RECORDS SHOWN:
⟨
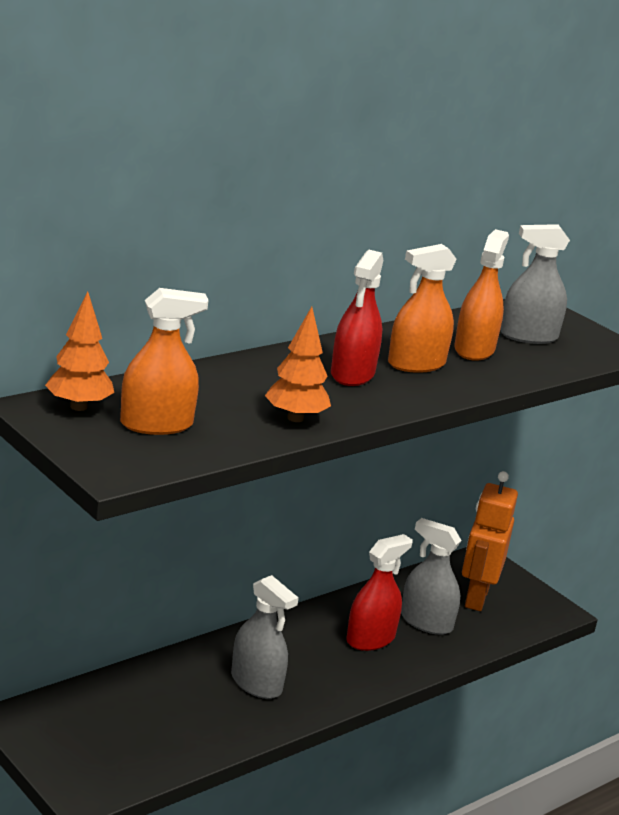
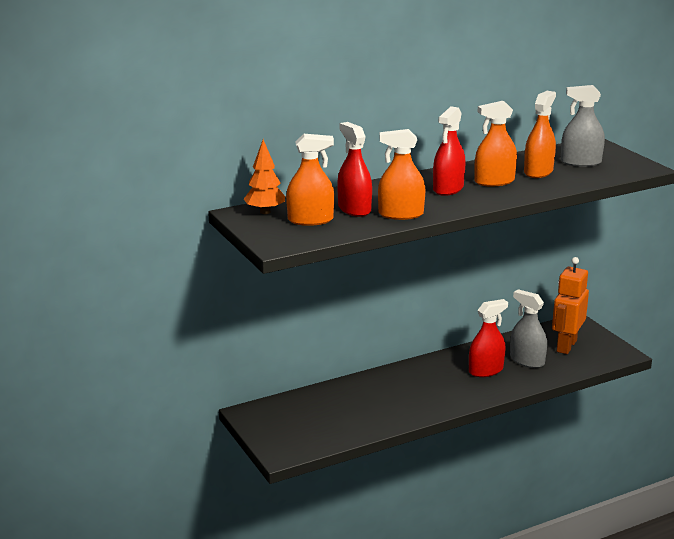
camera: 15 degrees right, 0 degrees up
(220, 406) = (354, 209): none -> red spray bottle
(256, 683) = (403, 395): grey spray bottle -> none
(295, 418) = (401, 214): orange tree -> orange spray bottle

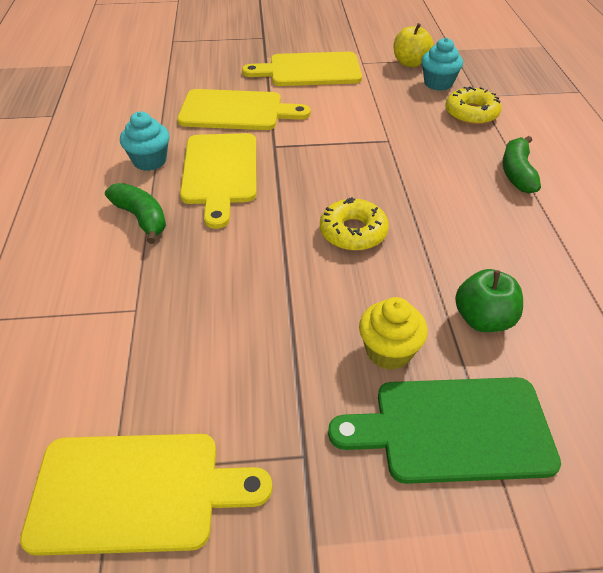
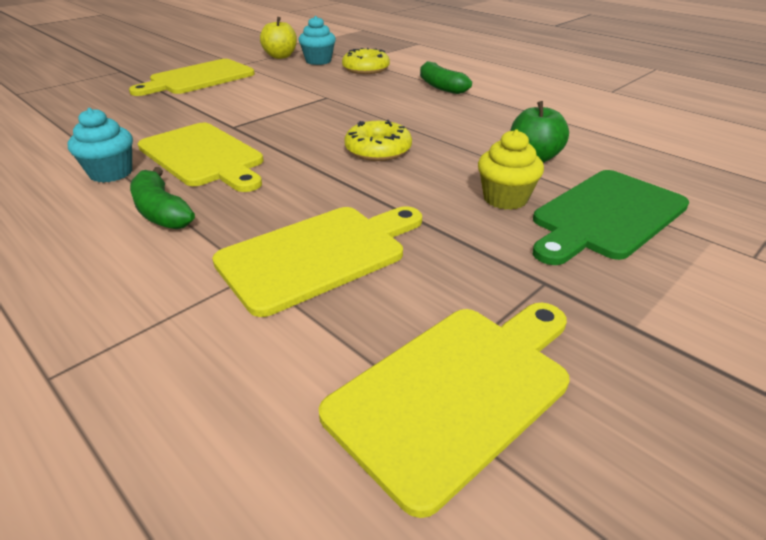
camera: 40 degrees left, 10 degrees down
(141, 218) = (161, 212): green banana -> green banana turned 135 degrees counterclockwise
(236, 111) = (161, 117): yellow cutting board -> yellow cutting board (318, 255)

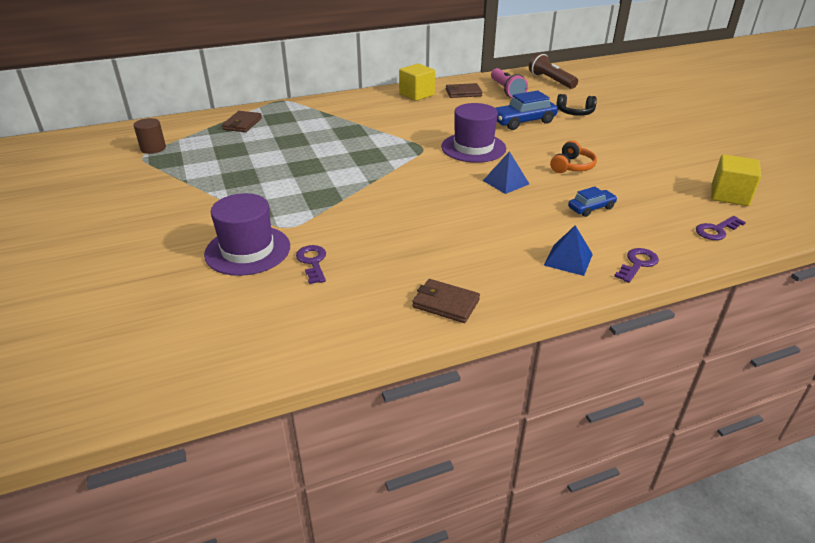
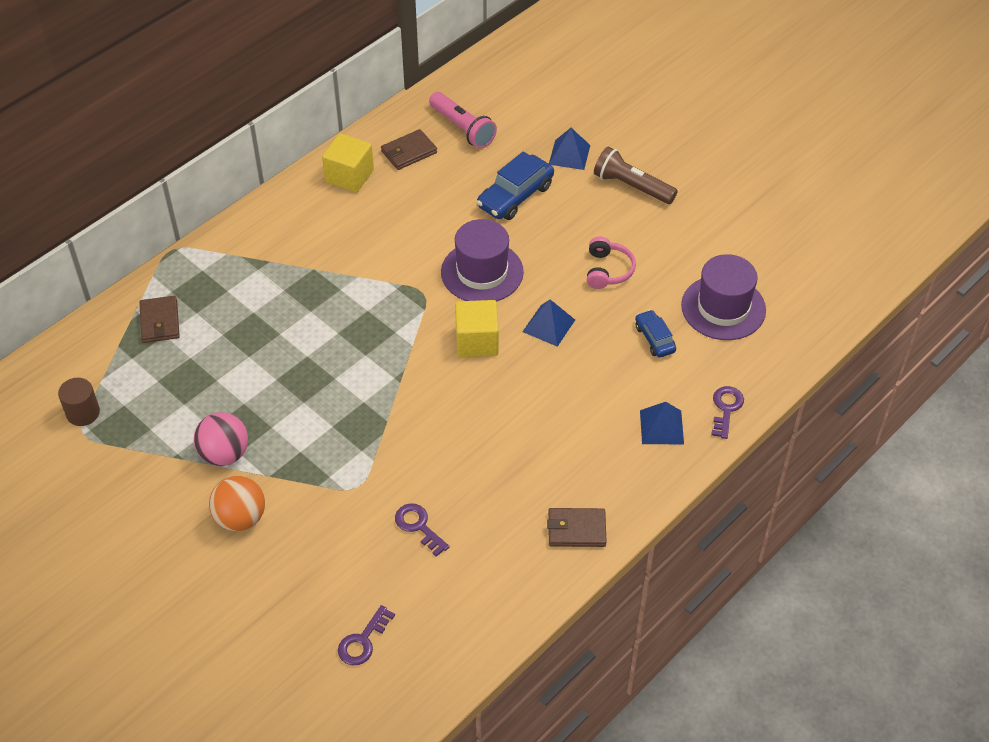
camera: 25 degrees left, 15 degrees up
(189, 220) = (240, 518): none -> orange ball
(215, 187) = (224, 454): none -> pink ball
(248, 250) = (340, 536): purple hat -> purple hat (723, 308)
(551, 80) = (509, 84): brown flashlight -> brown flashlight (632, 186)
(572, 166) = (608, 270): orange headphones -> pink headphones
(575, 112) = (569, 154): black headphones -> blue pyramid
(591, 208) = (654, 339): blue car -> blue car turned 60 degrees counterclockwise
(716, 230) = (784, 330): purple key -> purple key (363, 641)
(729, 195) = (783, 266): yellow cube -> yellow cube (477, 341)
⟩
PROBLEM DESCRIPTION:
Return every line from the entries that holds the string "turned".

SOLVED PROBLEM:
(141, 218) = (161, 212): green banana -> green banana turned 135 degrees counterclockwise
(591, 208) = (654, 339): blue car -> blue car turned 60 degrees counterclockwise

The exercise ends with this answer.